PROBLEM:
Write out, word for word, only the lines from the one with "DRIVER1 pin ENA: D7 -> D5" to the end of the data below.

Records excerpted from a collection:
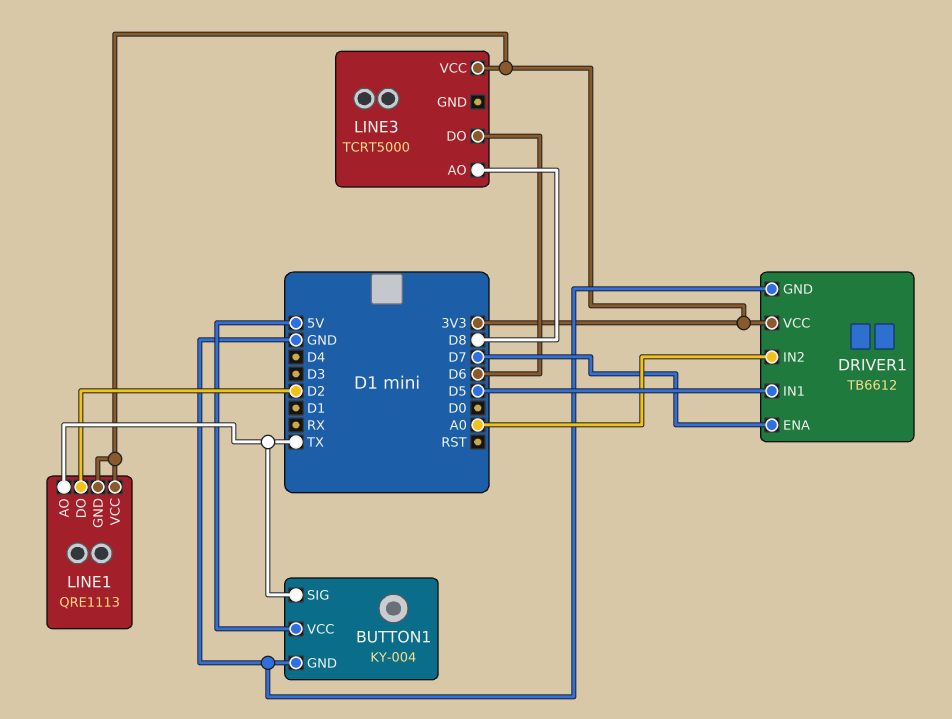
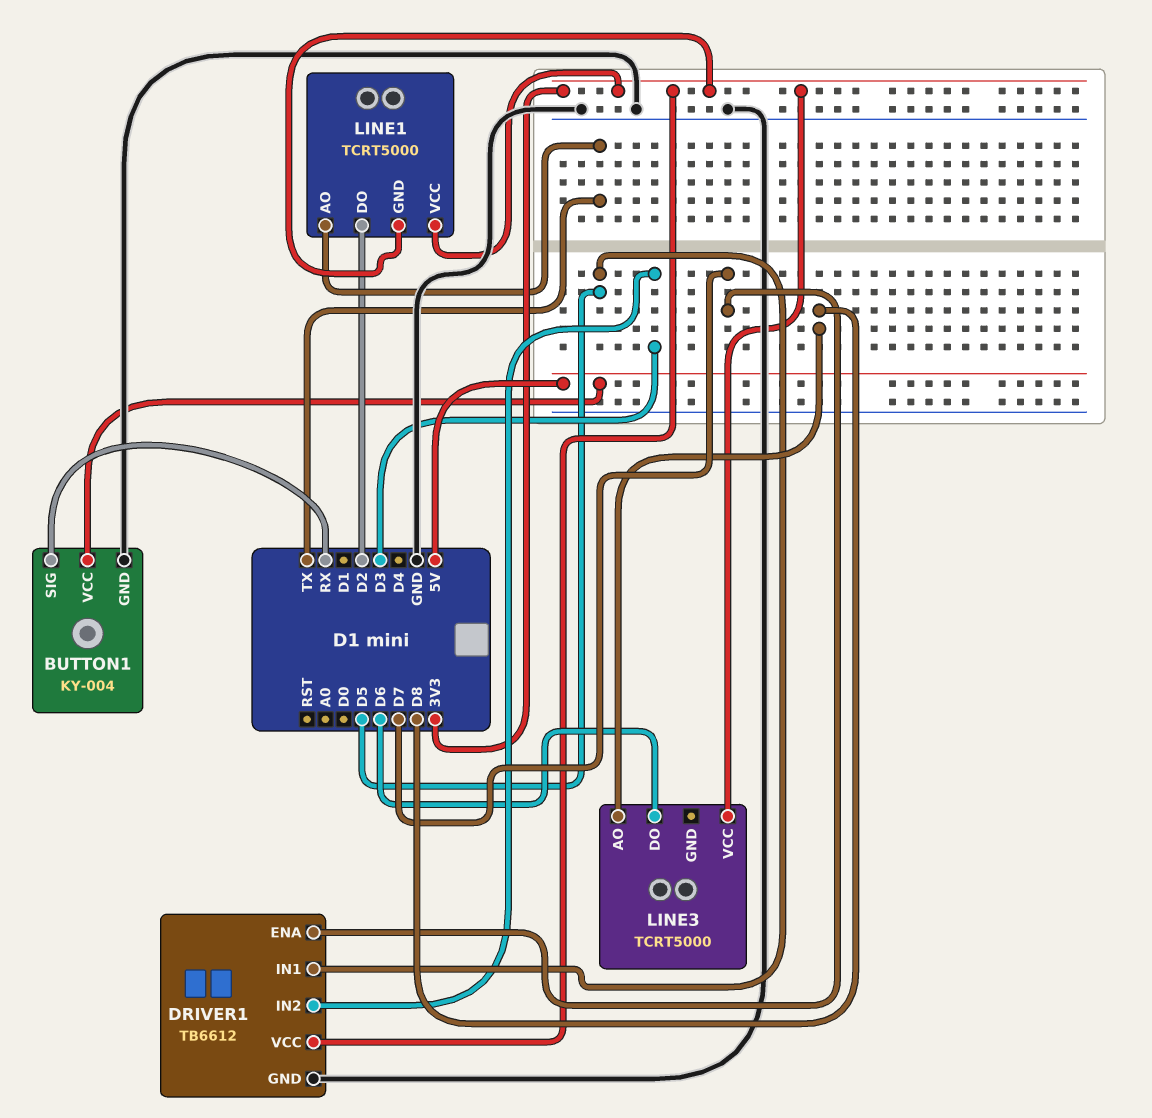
BUTTON1 pin SIG: TX -> RX
DRIVER1 pin IN2: A0 -> D3
LINE1: QRE1113 -> TCRT5000

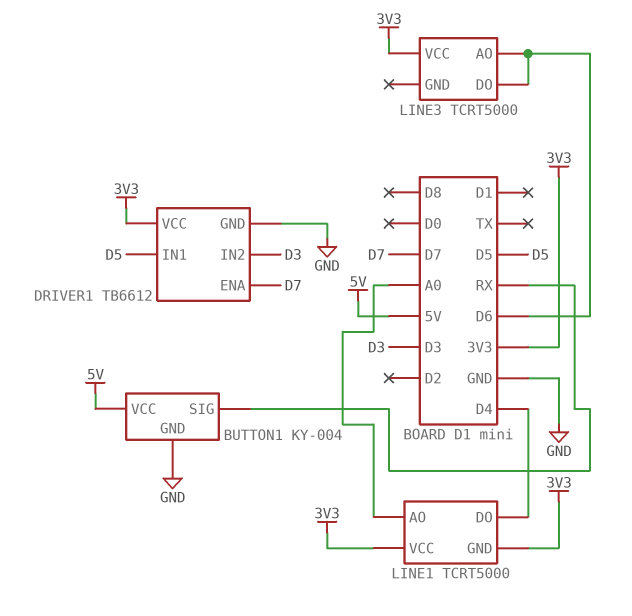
LINE1 pin AO: TX -> A0
LINE1 pin DO: D2 -> D4
LINE3 pin AO: D8 -> D6

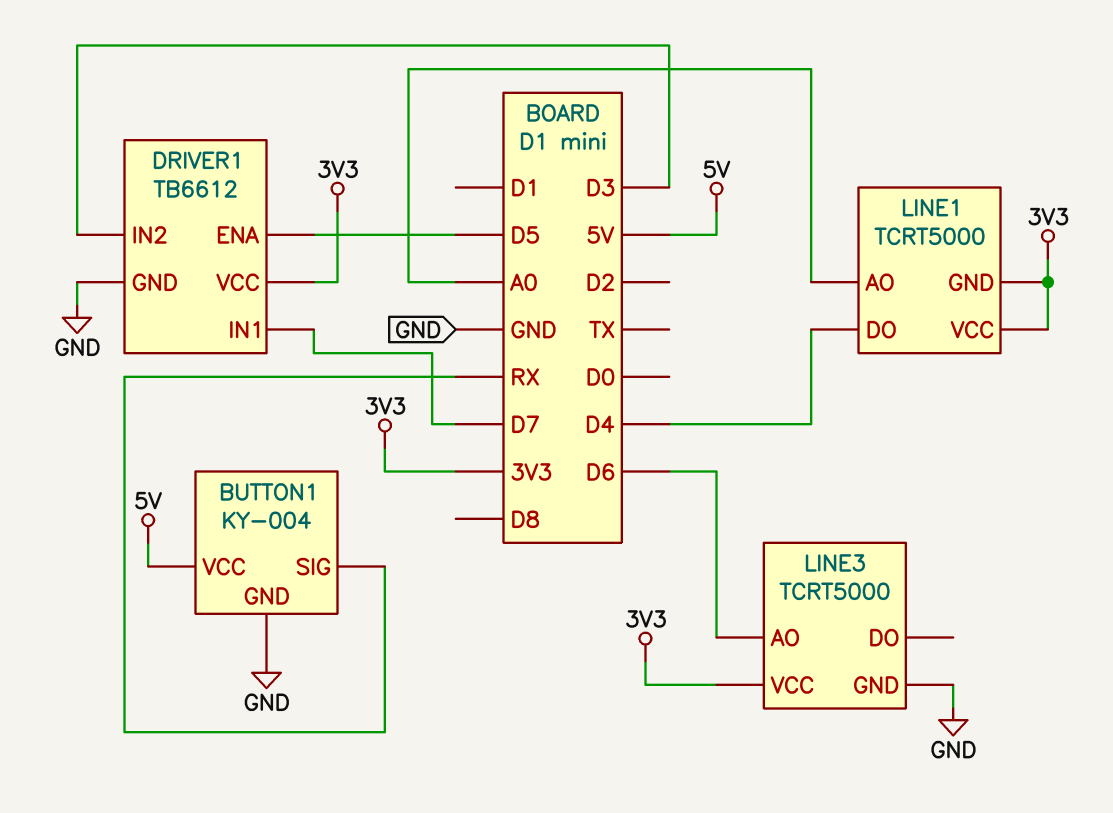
DRIVER1 pin ENA: D7 -> D5
DRIVER1 pin IN1: D5 -> D7
LINE3 pin DO: D6 -> none
LINE3 pin GND: none -> GND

REPLY:
DRIVER1 pin ENA: D7 -> D5
DRIVER1 pin IN1: D5 -> D7
LINE3 pin DO: D6 -> none
LINE3 pin GND: none -> GND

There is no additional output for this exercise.